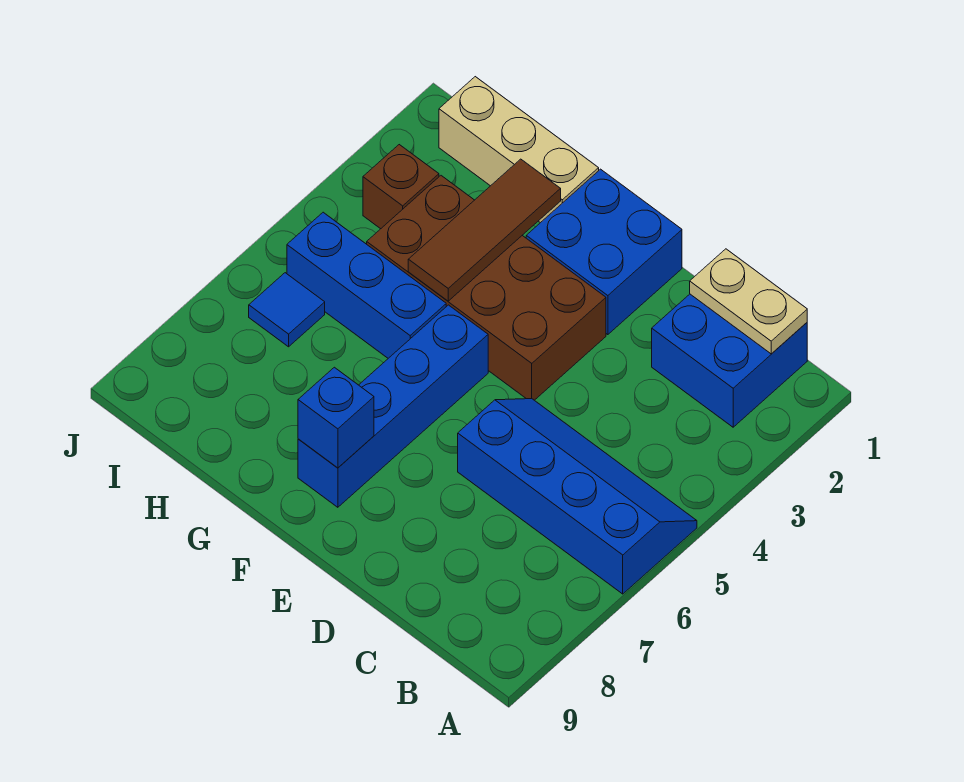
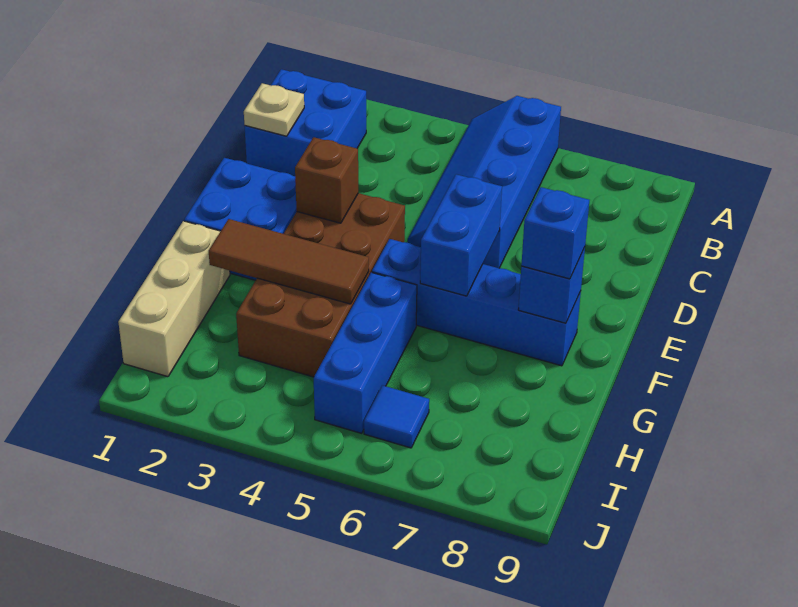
tan plate B1:C1 level 2 -> tan plate C1 level 2
none -> blue brick E6:F6 level 2
none -> blue brick F8 level 3
brown brick I3 level 1 -> brown brick E3 level 2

◆ ◆ ◆

Task prompt:
Copy out every line from the one containing "none -> blue brick E6:F6 level 2" to the end of the material, both ends included.

Exercise output:
none -> blue brick E6:F6 level 2
none -> blue brick F8 level 3
brown brick I3 level 1 -> brown brick E3 level 2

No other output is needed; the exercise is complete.